**What the exercise asks:** Pick every line out of the entries below that holds the string "schottky", and report them.

[Detected change data]
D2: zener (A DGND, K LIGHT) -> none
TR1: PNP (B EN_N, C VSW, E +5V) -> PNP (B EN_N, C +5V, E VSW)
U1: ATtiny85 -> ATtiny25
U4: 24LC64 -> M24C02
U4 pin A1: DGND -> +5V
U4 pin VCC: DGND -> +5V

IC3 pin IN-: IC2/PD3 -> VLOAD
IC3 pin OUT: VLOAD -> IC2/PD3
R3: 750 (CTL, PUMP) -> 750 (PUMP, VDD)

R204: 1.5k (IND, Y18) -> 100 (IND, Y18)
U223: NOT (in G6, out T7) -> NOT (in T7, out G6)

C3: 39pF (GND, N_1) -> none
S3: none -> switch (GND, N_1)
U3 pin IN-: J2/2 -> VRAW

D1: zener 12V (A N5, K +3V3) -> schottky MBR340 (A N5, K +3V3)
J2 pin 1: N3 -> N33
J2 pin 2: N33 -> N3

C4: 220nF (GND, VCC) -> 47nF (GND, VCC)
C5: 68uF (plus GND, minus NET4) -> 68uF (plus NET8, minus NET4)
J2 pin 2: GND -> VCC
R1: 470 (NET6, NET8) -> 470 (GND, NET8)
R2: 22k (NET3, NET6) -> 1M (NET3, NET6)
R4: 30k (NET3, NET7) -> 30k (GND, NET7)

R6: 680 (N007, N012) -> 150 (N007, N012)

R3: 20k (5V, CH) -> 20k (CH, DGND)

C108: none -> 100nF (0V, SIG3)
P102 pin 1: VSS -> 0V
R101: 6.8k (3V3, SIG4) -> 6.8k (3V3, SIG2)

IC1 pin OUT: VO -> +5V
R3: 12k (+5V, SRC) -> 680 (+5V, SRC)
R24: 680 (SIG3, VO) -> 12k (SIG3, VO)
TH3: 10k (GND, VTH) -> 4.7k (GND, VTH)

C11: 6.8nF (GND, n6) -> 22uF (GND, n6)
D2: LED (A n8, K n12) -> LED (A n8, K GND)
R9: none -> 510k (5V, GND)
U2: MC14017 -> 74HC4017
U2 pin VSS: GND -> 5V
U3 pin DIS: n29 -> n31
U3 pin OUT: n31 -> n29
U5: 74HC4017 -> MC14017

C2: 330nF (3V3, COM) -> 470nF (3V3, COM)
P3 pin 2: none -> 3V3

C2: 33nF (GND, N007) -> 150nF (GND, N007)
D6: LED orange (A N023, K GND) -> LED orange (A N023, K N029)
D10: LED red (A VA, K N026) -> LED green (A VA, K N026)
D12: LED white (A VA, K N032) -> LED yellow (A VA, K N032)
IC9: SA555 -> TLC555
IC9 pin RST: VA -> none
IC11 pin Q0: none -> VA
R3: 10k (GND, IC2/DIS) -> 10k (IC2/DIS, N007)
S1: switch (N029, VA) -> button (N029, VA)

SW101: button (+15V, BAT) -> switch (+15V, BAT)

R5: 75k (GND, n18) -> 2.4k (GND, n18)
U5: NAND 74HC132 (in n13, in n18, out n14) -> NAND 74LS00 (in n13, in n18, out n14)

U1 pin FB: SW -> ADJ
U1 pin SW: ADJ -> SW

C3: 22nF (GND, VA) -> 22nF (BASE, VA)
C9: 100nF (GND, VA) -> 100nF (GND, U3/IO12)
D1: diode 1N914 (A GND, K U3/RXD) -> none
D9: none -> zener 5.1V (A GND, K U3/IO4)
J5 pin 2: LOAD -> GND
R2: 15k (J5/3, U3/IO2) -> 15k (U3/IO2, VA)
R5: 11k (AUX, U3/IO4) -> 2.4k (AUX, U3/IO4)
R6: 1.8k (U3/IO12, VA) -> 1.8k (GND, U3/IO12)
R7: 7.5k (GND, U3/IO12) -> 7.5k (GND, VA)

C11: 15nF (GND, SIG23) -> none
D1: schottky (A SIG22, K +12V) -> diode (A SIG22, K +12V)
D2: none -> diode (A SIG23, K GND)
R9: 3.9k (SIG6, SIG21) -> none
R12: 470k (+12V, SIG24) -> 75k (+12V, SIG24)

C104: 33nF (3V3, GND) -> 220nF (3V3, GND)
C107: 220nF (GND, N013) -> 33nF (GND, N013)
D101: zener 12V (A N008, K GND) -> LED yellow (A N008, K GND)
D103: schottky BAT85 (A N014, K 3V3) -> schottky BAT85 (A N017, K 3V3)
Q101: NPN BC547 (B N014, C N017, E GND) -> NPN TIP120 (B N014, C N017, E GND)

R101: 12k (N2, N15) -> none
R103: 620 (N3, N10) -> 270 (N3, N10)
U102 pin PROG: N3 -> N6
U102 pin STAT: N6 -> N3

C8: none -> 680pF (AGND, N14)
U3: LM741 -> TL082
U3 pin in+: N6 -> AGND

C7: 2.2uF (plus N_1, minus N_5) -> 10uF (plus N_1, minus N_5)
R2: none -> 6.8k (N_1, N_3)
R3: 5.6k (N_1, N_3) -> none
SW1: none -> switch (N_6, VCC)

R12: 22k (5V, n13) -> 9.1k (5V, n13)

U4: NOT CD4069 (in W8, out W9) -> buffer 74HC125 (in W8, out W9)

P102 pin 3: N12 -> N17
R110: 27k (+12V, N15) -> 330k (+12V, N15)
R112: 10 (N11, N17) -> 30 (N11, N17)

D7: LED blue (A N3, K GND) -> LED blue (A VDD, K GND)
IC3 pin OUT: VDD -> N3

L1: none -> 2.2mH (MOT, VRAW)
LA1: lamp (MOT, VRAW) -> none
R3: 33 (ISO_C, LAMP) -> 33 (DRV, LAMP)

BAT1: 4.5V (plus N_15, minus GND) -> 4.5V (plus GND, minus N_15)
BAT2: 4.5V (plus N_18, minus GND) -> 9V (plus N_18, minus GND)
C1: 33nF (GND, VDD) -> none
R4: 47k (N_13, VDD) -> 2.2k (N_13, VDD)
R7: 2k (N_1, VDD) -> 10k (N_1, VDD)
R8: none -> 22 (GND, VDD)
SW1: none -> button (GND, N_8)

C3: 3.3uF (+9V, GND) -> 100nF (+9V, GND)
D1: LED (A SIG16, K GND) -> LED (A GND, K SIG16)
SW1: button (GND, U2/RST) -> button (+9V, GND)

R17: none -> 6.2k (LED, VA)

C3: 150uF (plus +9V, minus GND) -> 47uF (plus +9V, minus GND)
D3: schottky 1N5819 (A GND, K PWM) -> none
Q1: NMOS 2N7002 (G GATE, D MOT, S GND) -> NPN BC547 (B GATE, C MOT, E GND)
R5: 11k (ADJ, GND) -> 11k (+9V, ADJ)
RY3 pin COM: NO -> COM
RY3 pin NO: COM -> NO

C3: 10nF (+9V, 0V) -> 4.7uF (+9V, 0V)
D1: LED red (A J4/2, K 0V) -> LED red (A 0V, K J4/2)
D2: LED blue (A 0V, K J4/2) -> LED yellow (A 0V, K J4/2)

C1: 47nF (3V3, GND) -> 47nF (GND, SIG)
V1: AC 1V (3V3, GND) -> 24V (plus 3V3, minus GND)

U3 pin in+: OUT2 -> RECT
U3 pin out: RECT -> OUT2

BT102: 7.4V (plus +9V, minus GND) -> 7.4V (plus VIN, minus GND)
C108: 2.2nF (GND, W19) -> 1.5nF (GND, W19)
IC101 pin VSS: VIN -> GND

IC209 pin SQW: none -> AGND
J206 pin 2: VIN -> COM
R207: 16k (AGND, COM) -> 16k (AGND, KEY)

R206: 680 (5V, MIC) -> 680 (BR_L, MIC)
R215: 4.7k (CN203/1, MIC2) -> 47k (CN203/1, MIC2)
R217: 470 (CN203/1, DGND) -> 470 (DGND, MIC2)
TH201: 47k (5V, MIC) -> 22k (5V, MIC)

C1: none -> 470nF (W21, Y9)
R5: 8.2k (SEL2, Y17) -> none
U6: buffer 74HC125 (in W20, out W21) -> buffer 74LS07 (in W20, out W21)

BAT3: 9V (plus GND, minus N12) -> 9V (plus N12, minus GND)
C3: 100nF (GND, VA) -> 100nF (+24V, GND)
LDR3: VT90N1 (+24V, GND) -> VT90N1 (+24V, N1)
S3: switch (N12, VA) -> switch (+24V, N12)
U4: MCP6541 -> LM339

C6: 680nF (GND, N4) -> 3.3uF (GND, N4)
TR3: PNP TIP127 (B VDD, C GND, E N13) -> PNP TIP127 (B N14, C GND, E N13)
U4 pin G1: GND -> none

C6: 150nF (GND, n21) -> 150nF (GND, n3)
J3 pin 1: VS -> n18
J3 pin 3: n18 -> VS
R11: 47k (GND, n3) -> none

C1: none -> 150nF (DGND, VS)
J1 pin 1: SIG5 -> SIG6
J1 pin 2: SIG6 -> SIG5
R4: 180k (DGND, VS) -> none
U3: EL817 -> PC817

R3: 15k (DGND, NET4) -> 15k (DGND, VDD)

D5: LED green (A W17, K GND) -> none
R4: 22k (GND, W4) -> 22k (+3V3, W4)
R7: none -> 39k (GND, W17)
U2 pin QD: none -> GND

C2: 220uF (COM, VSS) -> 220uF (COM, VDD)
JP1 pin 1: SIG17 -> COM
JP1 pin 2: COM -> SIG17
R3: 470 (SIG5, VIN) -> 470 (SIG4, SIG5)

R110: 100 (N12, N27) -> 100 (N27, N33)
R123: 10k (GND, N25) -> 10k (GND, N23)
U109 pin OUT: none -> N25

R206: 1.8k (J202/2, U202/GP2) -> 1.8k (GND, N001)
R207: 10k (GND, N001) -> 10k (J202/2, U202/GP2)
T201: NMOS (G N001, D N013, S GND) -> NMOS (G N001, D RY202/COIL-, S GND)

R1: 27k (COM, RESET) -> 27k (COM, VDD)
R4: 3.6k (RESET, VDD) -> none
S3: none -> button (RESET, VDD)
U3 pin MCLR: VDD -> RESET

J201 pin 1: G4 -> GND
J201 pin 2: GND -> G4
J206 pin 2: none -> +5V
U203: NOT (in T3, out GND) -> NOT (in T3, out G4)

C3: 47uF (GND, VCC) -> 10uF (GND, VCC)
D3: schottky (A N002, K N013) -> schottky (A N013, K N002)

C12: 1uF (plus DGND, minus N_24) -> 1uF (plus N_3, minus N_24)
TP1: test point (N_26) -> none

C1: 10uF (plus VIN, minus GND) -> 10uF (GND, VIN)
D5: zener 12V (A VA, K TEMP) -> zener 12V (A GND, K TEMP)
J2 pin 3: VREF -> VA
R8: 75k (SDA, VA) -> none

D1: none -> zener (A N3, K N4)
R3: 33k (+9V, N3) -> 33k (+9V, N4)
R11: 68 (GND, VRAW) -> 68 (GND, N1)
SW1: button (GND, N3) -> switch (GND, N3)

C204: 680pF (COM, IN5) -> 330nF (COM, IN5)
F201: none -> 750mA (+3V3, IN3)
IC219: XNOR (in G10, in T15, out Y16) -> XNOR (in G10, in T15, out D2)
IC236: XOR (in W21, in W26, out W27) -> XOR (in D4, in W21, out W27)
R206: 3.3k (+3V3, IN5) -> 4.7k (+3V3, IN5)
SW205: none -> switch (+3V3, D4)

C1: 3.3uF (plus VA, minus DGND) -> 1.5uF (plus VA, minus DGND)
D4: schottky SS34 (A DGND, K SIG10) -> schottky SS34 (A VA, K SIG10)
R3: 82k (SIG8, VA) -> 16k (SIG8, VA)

**Result of the task:**
D1: zener 12V (A N5, K +3V3) -> schottky MBR340 (A N5, K +3V3)
D1: schottky (A SIG22, K +12V) -> diode (A SIG22, K +12V)
D103: schottky BAT85 (A N014, K 3V3) -> schottky BAT85 (A N017, K 3V3)
D3: schottky 1N5819 (A GND, K PWM) -> none
D3: schottky (A N002, K N013) -> schottky (A N013, K N002)
D4: schottky SS34 (A DGND, K SIG10) -> schottky SS34 (A VA, K SIG10)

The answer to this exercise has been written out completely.